:: What is required ::
Can you reproduce the data beneath, keeping every line exact?

:: Information ::
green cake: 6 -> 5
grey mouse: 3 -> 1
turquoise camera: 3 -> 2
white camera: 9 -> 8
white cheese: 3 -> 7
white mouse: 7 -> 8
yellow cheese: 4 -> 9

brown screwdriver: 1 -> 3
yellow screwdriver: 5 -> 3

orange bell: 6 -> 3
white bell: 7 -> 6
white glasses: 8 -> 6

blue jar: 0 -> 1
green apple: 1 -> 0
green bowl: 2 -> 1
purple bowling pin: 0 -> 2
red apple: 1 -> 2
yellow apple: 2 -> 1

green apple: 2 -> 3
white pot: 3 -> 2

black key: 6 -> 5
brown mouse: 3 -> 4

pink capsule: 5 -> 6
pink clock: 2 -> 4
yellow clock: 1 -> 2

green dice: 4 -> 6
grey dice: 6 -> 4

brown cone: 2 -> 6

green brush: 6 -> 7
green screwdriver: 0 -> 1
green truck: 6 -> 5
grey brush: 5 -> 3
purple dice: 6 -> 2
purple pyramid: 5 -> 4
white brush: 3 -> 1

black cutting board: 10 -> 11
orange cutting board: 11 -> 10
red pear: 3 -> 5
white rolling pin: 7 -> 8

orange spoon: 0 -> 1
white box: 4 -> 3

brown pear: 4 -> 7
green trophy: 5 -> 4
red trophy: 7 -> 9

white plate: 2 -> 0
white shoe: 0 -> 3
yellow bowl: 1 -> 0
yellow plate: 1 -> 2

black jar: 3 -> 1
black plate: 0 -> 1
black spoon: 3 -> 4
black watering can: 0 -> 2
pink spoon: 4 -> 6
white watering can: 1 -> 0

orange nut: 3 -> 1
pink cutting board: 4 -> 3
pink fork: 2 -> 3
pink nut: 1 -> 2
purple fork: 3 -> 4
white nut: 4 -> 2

:: Written reply ::
green cake: 6 -> 5
grey mouse: 3 -> 1
turquoise camera: 3 -> 2
white camera: 9 -> 8
white cheese: 3 -> 7
white mouse: 7 -> 8
yellow cheese: 4 -> 9

brown screwdriver: 1 -> 3
yellow screwdriver: 5 -> 3

orange bell: 6 -> 3
white bell: 7 -> 6
white glasses: 8 -> 6

blue jar: 0 -> 1
green apple: 1 -> 0
green bowl: 2 -> 1
purple bowling pin: 0 -> 2
red apple: 1 -> 2
yellow apple: 2 -> 1

green apple: 2 -> 3
white pot: 3 -> 2

black key: 6 -> 5
brown mouse: 3 -> 4

pink capsule: 5 -> 6
pink clock: 2 -> 4
yellow clock: 1 -> 2

green dice: 4 -> 6
grey dice: 6 -> 4

brown cone: 2 -> 6

green brush: 6 -> 7
green screwdriver: 0 -> 1
green truck: 6 -> 5
grey brush: 5 -> 3
purple dice: 6 -> 2
purple pyramid: 5 -> 4
white brush: 3 -> 1

black cutting board: 10 -> 11
orange cutting board: 11 -> 10
red pear: 3 -> 5
white rolling pin: 7 -> 8

orange spoon: 0 -> 1
white box: 4 -> 3

brown pear: 4 -> 7
green trophy: 5 -> 4
red trophy: 7 -> 9

white plate: 2 -> 0
white shoe: 0 -> 3
yellow bowl: 1 -> 0
yellow plate: 1 -> 2

black jar: 3 -> 1
black plate: 0 -> 1
black spoon: 3 -> 4
black watering can: 0 -> 2
pink spoon: 4 -> 6
white watering can: 1 -> 0

orange nut: 3 -> 1
pink cutting board: 4 -> 3
pink fork: 2 -> 3
pink nut: 1 -> 2
purple fork: 3 -> 4
white nut: 4 -> 2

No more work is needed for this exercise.